= Beginning of Section =

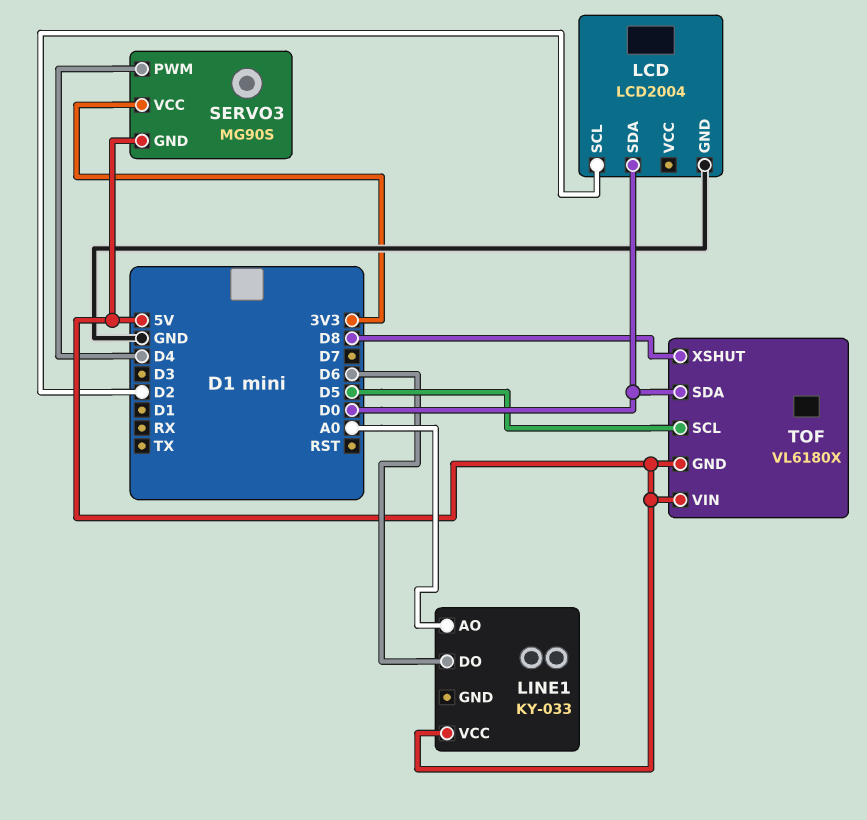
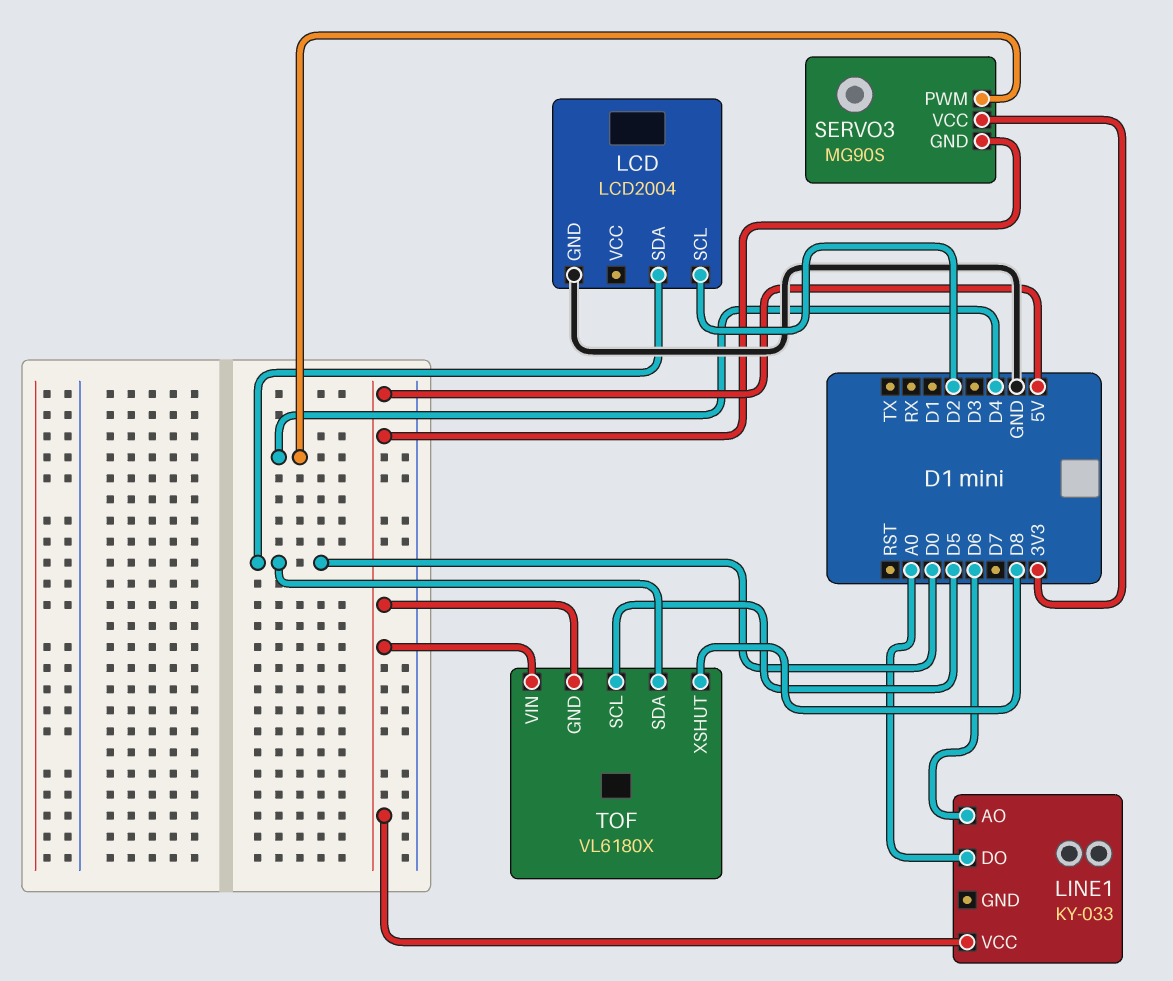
LINE1 pin AO: A0 -> D6
LINE1 pin DO: D6 -> A0

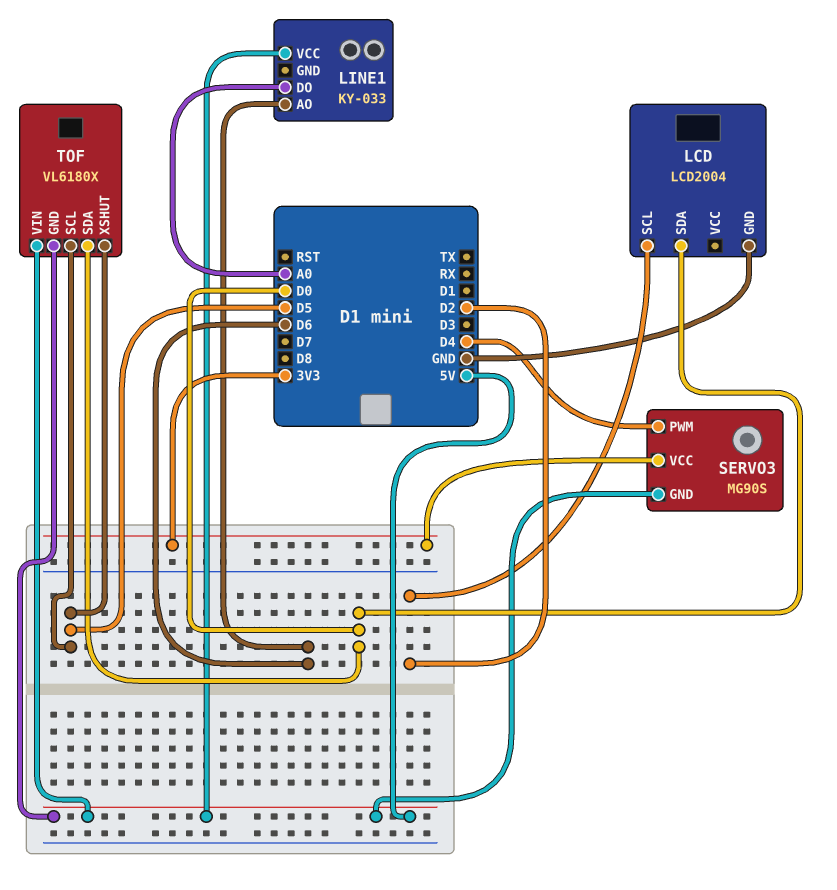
TOF pin XSHUT: D8 -> D5

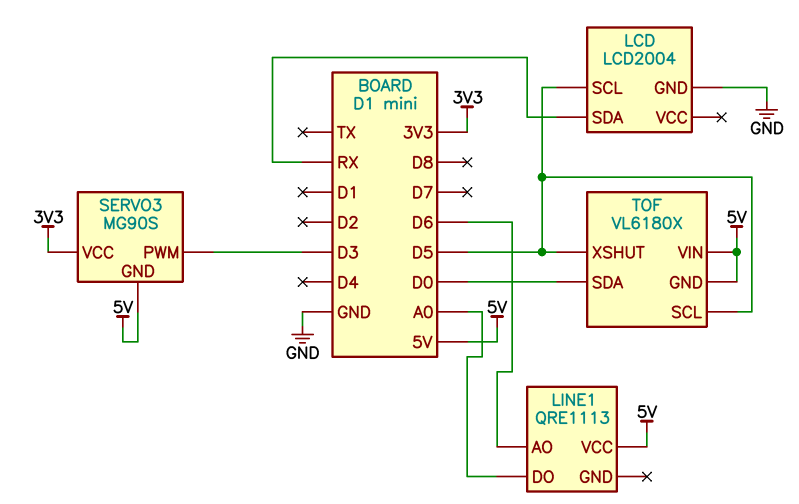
LCD pin SCL: D2 -> D5
LCD pin SDA: D0 -> RX
LINE1: KY-033 -> QRE1113
SERVO3 pin PWM: D4 -> D3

= End of Section =

## INSTRUCTIONS TO FOLLOW
Please repeat the lines above from the line containing "TOF pin XSHUT: D8 -> D5" through the final line, both included, exactly as they stand and without pictures.

## EXPECTED ANSWER
TOF pin XSHUT: D8 -> D5

LCD pin SCL: D2 -> D5
LCD pin SDA: D0 -> RX
LINE1: KY-033 -> QRE1113
SERVO3 pin PWM: D4 -> D3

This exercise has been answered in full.